Reproduce every line of the entries below verbatim, omitting the pictures.

## start SUPPLIED INFORMATION

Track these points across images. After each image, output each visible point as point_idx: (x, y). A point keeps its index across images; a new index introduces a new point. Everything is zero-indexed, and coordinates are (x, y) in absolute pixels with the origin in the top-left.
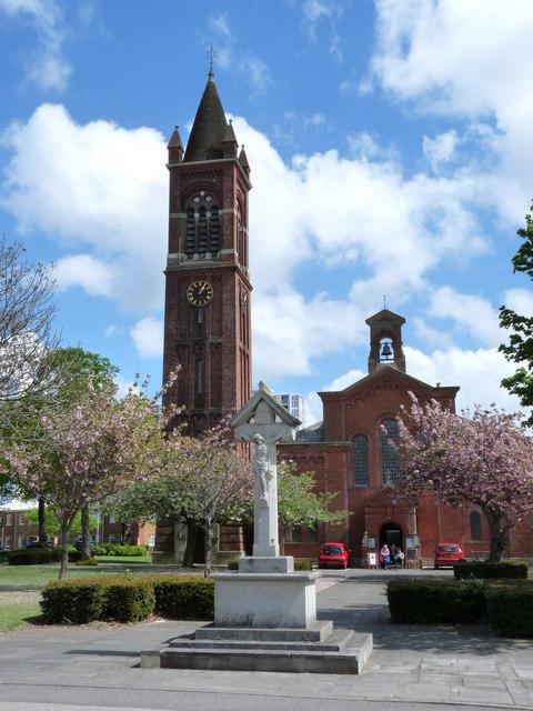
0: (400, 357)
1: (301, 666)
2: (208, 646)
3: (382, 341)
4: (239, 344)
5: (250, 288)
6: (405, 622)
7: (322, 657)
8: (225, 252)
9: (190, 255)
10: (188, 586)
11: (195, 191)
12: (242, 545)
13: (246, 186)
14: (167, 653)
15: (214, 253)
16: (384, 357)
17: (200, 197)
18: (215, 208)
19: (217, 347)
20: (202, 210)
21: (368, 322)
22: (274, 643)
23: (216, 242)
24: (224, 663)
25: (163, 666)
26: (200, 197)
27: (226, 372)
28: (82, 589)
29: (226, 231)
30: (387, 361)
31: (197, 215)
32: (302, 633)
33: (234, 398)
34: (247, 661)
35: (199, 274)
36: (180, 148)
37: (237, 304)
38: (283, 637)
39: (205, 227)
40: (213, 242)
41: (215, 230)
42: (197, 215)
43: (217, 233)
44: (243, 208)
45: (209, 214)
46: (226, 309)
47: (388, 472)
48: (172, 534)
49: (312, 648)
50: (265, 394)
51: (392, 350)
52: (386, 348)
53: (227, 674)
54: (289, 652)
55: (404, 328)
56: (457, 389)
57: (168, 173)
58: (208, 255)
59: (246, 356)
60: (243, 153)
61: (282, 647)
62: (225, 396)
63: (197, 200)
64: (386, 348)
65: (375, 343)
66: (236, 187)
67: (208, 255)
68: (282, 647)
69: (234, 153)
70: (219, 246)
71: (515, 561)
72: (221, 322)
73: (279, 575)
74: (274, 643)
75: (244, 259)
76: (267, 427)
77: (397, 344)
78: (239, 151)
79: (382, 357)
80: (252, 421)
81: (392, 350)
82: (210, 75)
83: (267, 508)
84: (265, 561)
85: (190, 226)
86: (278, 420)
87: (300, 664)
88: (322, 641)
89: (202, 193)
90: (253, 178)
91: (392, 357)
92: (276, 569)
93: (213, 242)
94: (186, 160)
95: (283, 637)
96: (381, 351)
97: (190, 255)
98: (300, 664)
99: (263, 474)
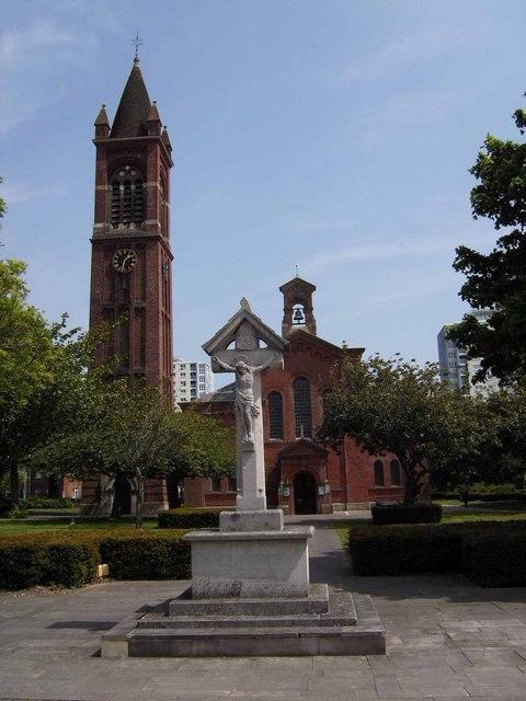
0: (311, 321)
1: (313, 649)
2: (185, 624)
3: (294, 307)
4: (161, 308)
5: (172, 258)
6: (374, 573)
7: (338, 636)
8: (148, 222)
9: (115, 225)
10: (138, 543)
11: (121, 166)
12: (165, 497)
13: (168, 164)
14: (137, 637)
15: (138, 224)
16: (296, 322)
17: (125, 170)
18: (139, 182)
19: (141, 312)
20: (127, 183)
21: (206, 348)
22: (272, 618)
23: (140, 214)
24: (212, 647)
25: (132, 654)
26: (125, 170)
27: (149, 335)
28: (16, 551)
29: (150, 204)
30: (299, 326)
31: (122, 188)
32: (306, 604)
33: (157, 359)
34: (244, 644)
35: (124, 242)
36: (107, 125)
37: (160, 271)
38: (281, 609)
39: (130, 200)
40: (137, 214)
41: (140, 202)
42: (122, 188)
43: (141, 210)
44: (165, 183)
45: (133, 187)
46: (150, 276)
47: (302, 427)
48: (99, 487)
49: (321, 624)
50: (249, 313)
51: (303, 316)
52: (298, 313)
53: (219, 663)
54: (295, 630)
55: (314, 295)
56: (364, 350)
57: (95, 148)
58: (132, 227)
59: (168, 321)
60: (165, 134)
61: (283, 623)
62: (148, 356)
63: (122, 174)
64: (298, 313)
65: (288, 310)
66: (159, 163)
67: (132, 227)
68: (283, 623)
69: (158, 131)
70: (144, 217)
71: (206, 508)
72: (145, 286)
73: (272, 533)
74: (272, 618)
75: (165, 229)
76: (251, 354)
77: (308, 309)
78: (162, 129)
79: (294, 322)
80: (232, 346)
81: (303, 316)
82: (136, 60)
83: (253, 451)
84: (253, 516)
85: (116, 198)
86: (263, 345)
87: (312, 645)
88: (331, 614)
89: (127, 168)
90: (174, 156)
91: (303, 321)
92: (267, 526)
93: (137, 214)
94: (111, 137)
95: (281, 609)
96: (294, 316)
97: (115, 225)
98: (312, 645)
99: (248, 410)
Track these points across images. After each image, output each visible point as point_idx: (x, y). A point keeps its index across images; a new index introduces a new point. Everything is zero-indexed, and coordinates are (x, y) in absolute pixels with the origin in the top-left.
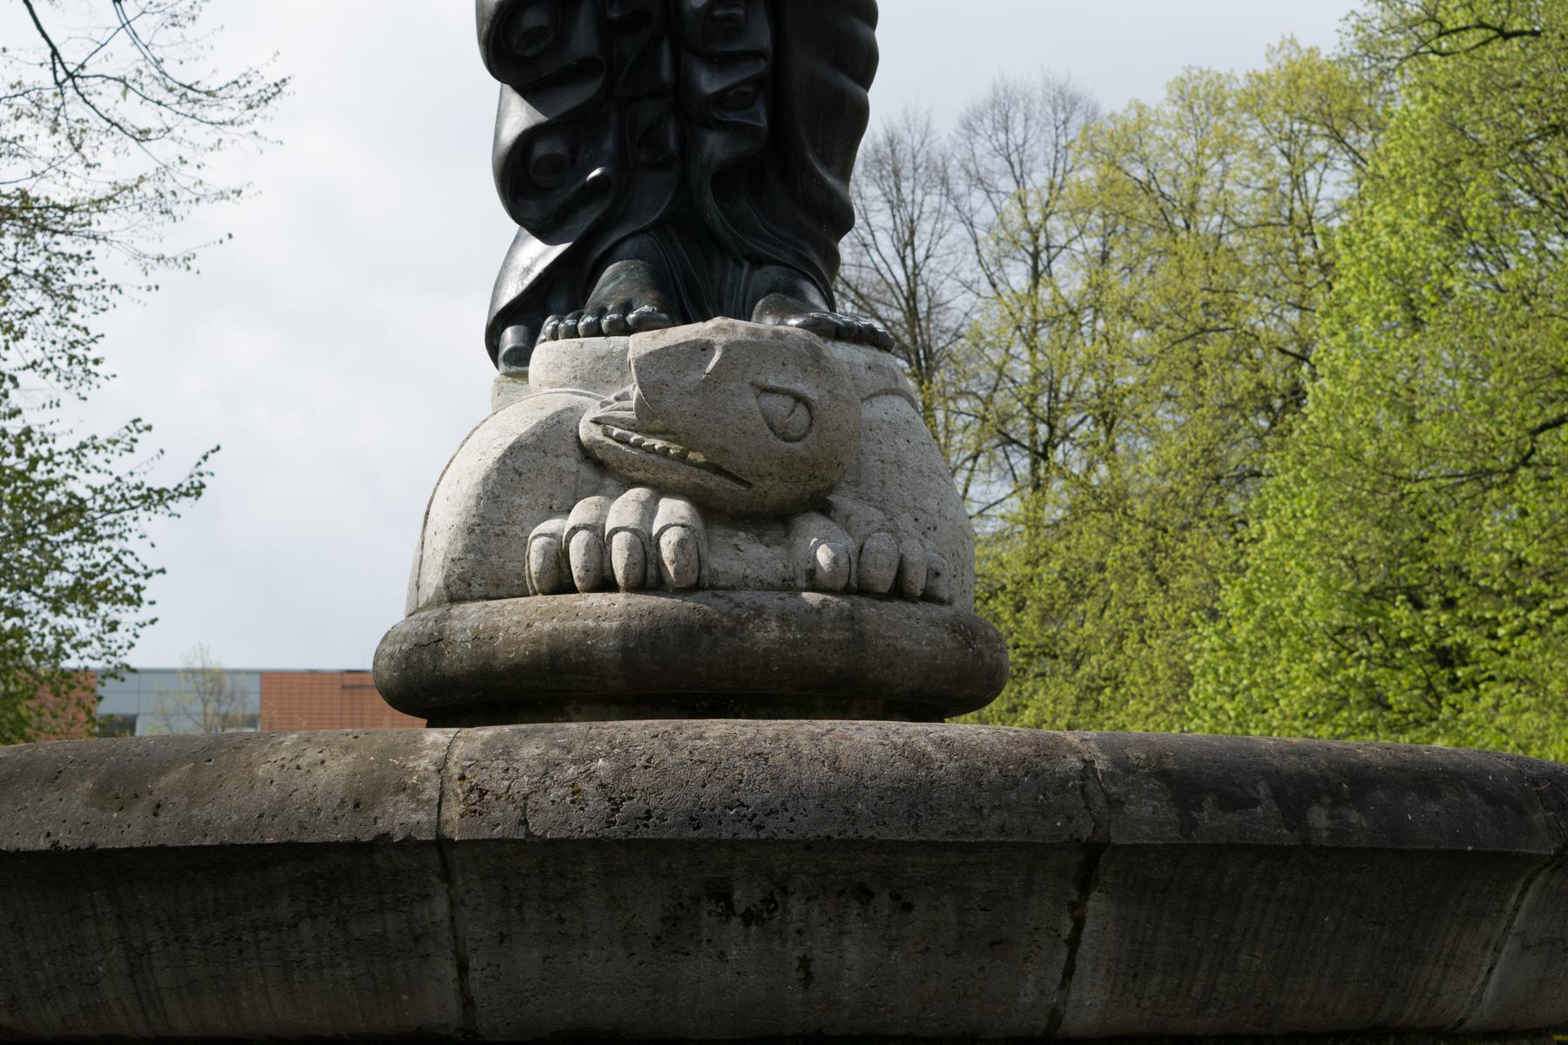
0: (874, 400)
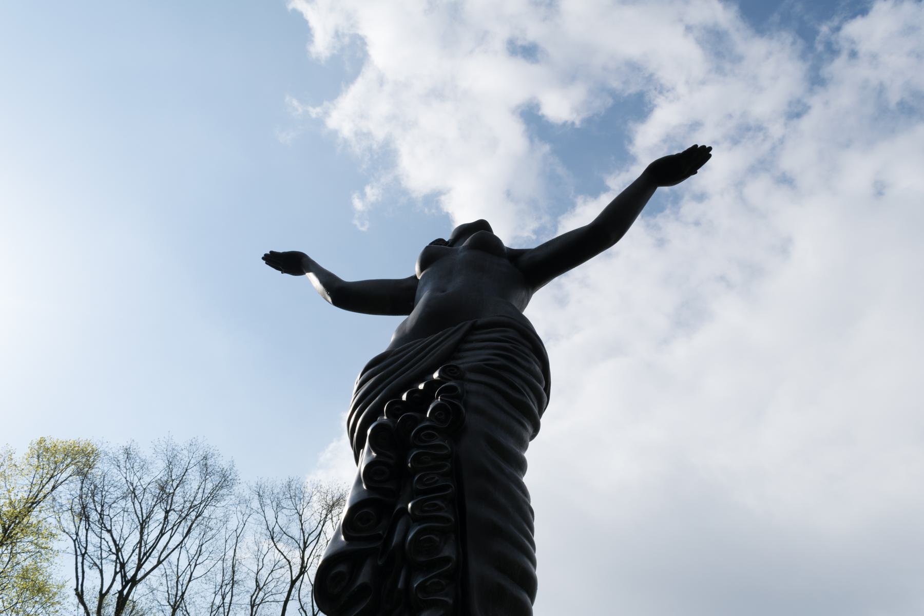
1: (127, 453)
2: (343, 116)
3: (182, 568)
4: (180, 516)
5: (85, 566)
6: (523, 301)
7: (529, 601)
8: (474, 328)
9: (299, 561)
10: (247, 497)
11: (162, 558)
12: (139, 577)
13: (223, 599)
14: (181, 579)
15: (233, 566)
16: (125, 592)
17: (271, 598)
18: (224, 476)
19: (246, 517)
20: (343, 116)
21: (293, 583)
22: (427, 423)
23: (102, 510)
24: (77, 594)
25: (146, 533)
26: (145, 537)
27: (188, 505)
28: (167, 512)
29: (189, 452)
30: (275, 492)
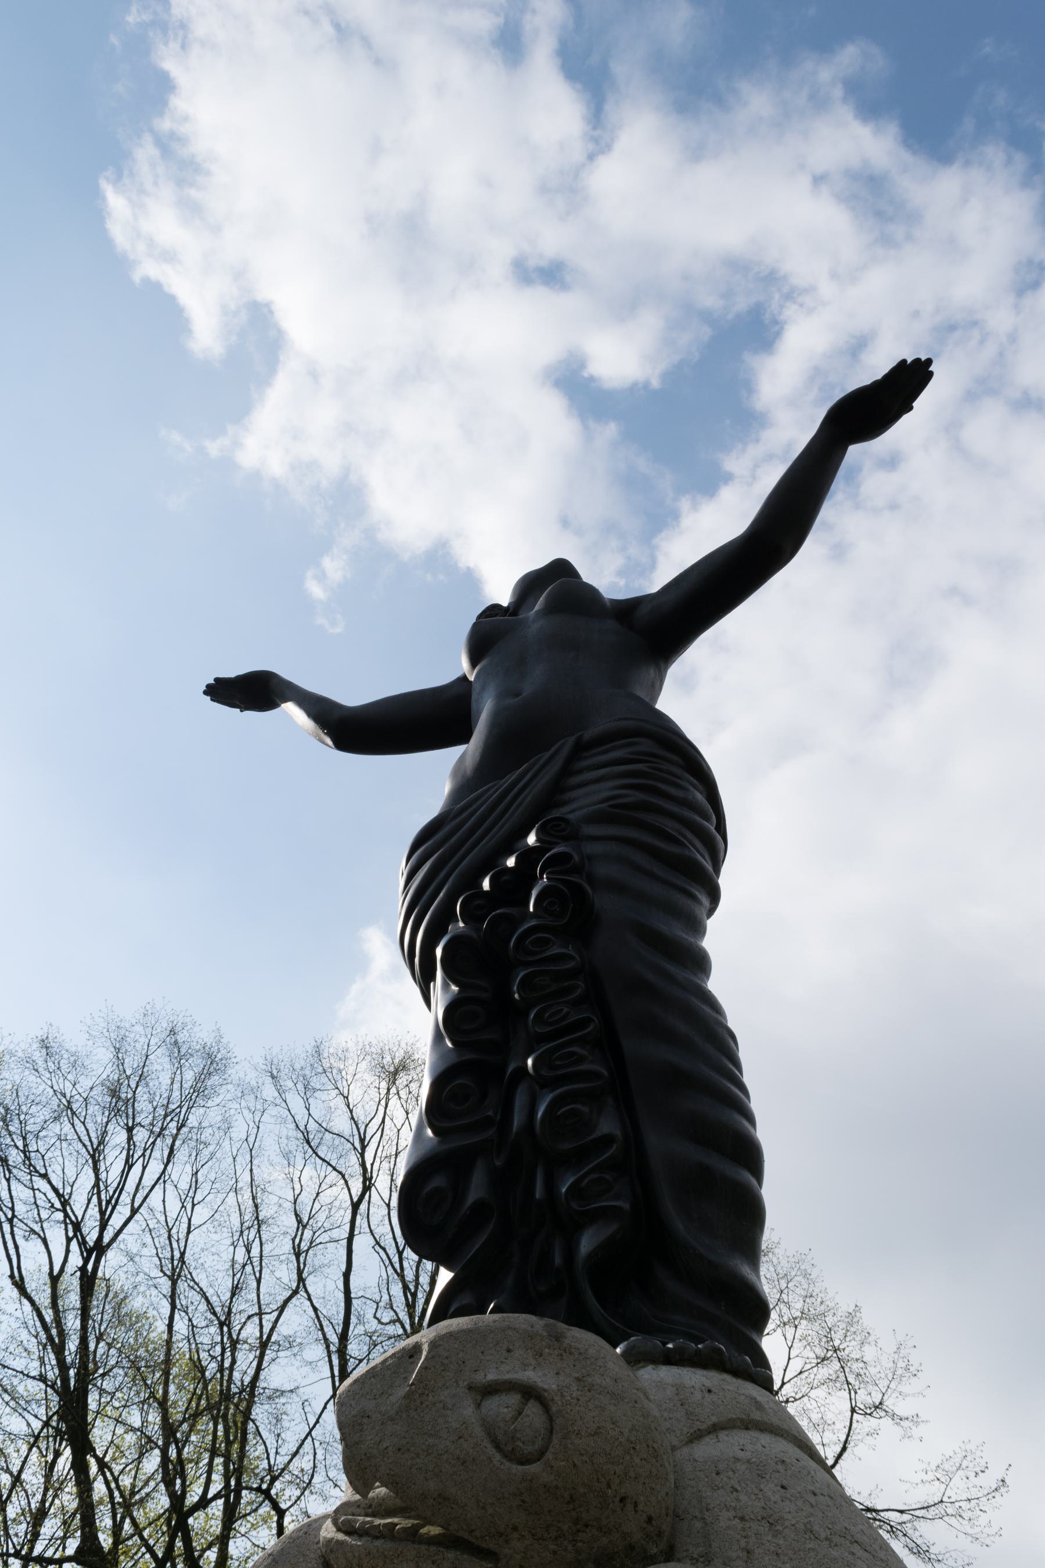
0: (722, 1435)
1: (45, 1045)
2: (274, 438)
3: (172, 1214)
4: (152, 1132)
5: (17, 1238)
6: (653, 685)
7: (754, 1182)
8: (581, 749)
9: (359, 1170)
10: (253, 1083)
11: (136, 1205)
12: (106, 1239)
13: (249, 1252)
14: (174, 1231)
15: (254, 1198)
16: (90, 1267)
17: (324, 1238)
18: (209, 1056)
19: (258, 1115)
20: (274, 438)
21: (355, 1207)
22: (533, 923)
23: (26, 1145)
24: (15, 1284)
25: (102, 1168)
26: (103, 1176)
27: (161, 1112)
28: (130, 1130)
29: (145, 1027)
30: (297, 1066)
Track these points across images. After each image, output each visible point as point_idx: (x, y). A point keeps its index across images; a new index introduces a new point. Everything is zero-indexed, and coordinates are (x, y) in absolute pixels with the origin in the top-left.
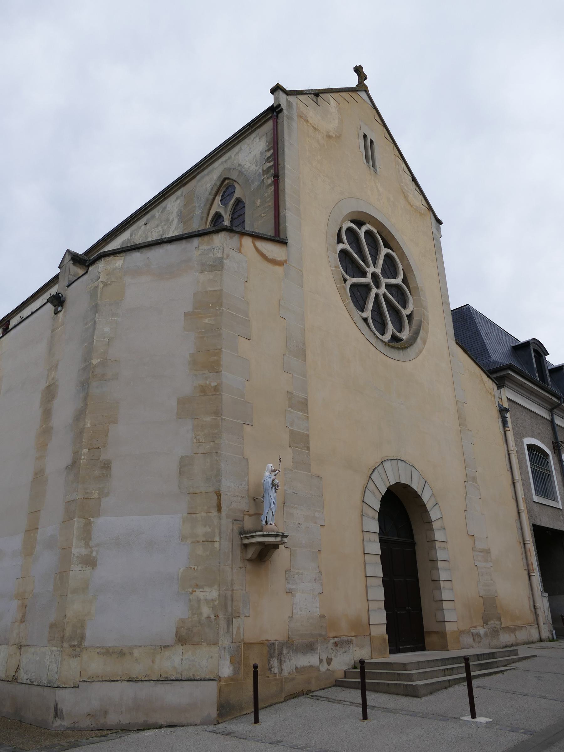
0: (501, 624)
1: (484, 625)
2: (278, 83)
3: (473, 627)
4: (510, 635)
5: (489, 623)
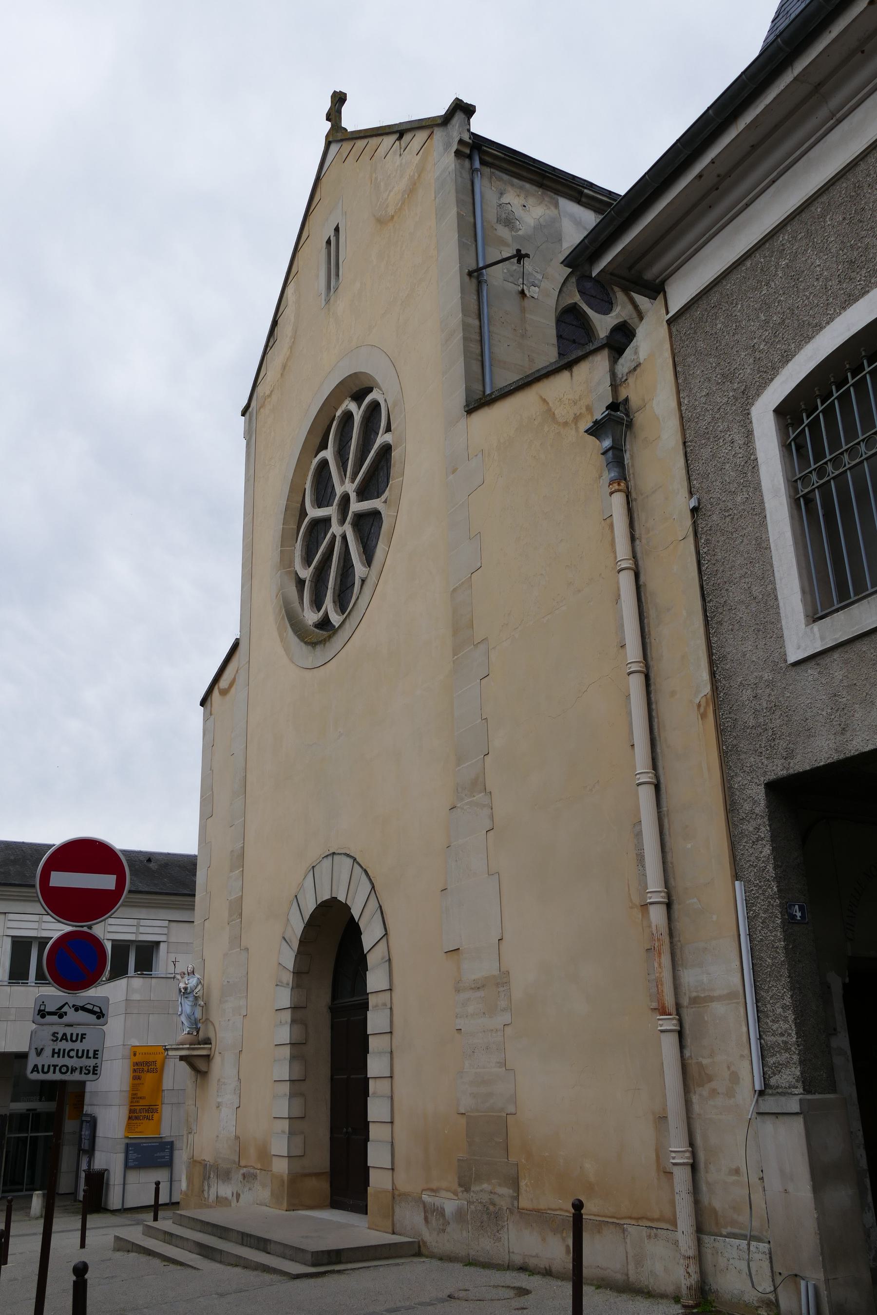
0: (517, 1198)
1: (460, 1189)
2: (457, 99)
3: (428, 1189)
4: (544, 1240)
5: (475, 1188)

## end SUPPLIED INFORMATION

> THE ANSWER:
Track these points across images. After each image, output each visible point as point_idx: (x, y). A point keeps its index across images; a new index introduces a new point. Everything is zero-indexed, and coordinates are (x, y) in absolute pixels with the origin in the top-left.
0: (400, 357)
1: (301, 666)
2: (208, 646)
3: (382, 341)
4: (239, 344)
5: (250, 288)
6: (405, 622)
7: (322, 657)
8: (225, 252)
9: (190, 255)
10: (188, 586)
11: (195, 191)
12: (242, 545)
13: (246, 186)
14: (167, 653)
15: (214, 253)
16: (384, 357)
17: (200, 197)
18: (215, 208)
19: (217, 347)
20: (202, 210)
21: (368, 322)
22: (274, 643)
23: (216, 242)
24: (224, 663)
25: (163, 666)
26: (200, 197)
27: (226, 372)
28: (82, 589)
29: (226, 231)
30: (387, 361)
31: (197, 215)
32: (302, 633)
33: (234, 398)
34: (247, 661)
35: (199, 274)
36: (180, 148)
37: (237, 304)
38: (283, 637)
39: (205, 227)
40: (213, 242)
41: (215, 230)
42: (197, 215)
43: (217, 233)
44: (243, 208)
45: (209, 214)
46: (226, 309)
47: (388, 472)
48: (172, 534)
49: (312, 648)
50: (265, 394)
51: (392, 350)
52: (386, 348)
53: (227, 674)
54: (289, 652)
55: (404, 328)
56: (457, 389)
57: (168, 173)
58: (208, 255)
59: (246, 356)
60: (243, 153)
61: (282, 647)
62: (225, 396)
63: (197, 200)
64: (386, 348)
65: (375, 343)
66: (236, 187)
67: (208, 255)
68: (282, 647)
69: (234, 153)
70: (219, 246)
71: (515, 561)
72: (221, 322)
73: (279, 575)
74: (274, 643)
75: (244, 259)
76: (267, 427)
77: (397, 344)
78: (239, 151)
79: (382, 357)
80: (252, 421)
81: (392, 350)
82: (210, 75)
83: (267, 508)
84: (265, 561)
85: (190, 226)
86: (278, 420)
87: (300, 664)
88: (322, 641)
89: (202, 193)
90: (253, 178)
91: (392, 357)
92: (276, 569)
93: (213, 242)
94: (186, 160)
95: (283, 637)
96: (381, 351)
97: (190, 255)
98: (300, 664)
99: (263, 474)
0: (311, 321)
1: (313, 649)
2: (185, 624)
3: (294, 307)
4: (161, 308)
5: (172, 258)
6: (374, 573)
7: (338, 636)
8: (148, 222)
9: (115, 225)
10: (138, 543)
11: (121, 166)
12: (165, 497)
13: (168, 164)
14: (137, 637)
15: (138, 224)
16: (296, 322)
17: (125, 170)
18: (139, 182)
19: (141, 312)
20: (127, 183)
21: (206, 348)
22: (272, 618)
23: (140, 214)
24: (212, 647)
25: (132, 654)
26: (125, 170)
27: (149, 335)
28: (16, 551)
29: (150, 204)
30: (299, 326)
31: (122, 188)
32: (306, 604)
33: (157, 359)
34: (244, 644)
35: (124, 242)
36: (107, 125)
37: (160, 271)
38: (281, 609)
39: (130, 200)
40: (137, 214)
41: (140, 202)
42: (122, 188)
43: (141, 210)
44: (165, 183)
45: (133, 187)
46: (150, 276)
47: (302, 427)
48: (99, 487)
49: (321, 624)
50: (249, 313)
51: (303, 316)
52: (298, 313)
53: (219, 663)
54: (295, 630)
55: (314, 295)
56: (364, 350)
57: (95, 148)
58: (132, 227)
59: (168, 321)
60: (165, 134)
61: (283, 623)
62: (148, 356)
63: (122, 174)
64: (298, 313)
65: (288, 310)
66: (159, 163)
67: (132, 227)
68: (283, 623)
69: (158, 131)
70: (144, 217)
71: (206, 508)
72: (145, 286)
73: (272, 533)
74: (272, 618)
75: (165, 229)
76: (251, 354)
77: (308, 309)
78: (162, 129)
79: (294, 322)
80: (232, 346)
81: (303, 316)
82: (136, 60)
83: (253, 451)
84: (253, 516)
85: (116, 198)
86: (263, 345)
87: (312, 645)
88: (331, 614)
89: (127, 168)
90: (174, 156)
91: (303, 321)
92: (267, 526)
93: (137, 214)
94: (111, 137)
95: (281, 609)
96: (294, 316)
97: (115, 225)
98: (312, 645)
99: (248, 410)
Track these points across images. After each image, output each visible point as point_idx: (x, y). A point keeps its index across images; a new index introduces a new point. Everything is zero-indexed, and coordinates are (x, y) in absolute pixels with the origin in the top-left.
0: (874, 400)
1: (127, 453)
2: (343, 116)
3: (182, 568)
4: (180, 516)
5: (85, 566)
6: (523, 301)
7: (529, 601)
8: (474, 328)
9: (299, 561)
10: (247, 497)
11: (162, 558)
12: (139, 577)
13: (223, 599)
14: (181, 579)
15: (233, 566)
16: (125, 592)
17: (271, 598)
18: (224, 476)
19: (246, 517)
20: (343, 116)
21: (293, 583)
22: (427, 423)
23: (102, 510)
24: (77, 594)
25: (146, 533)
26: (145, 537)
27: (188, 505)
28: (167, 512)
29: (189, 452)
30: (275, 492)
0: (722, 1435)
1: (45, 1045)
2: (274, 438)
3: (172, 1214)
4: (152, 1132)
5: (17, 1238)
6: (653, 685)
7: (754, 1182)
8: (581, 749)
9: (359, 1170)
10: (253, 1083)
11: (136, 1205)
12: (106, 1239)
13: (249, 1252)
14: (174, 1231)
15: (254, 1198)
16: (90, 1267)
17: (324, 1238)
18: (209, 1056)
19: (258, 1115)
20: (274, 438)
21: (355, 1207)
22: (533, 923)
23: (26, 1145)
24: (15, 1284)
25: (102, 1168)
26: (103, 1176)
27: (161, 1112)
28: (130, 1130)
29: (145, 1027)
30: (297, 1066)
Track these points across images. After each image, output each visible point as point_idx: (x, y). A point keeps its index across images; a new index introduces a new point. Everything is zero-indexed, and coordinates are (x, y) in absolute pixels with the origin in the top-left.
0: (501, 624)
1: (484, 625)
2: (278, 83)
3: (473, 627)
4: (510, 635)
5: (489, 623)
0: (517, 1198)
1: (460, 1189)
2: (457, 99)
3: (428, 1189)
4: (544, 1240)
5: (475, 1188)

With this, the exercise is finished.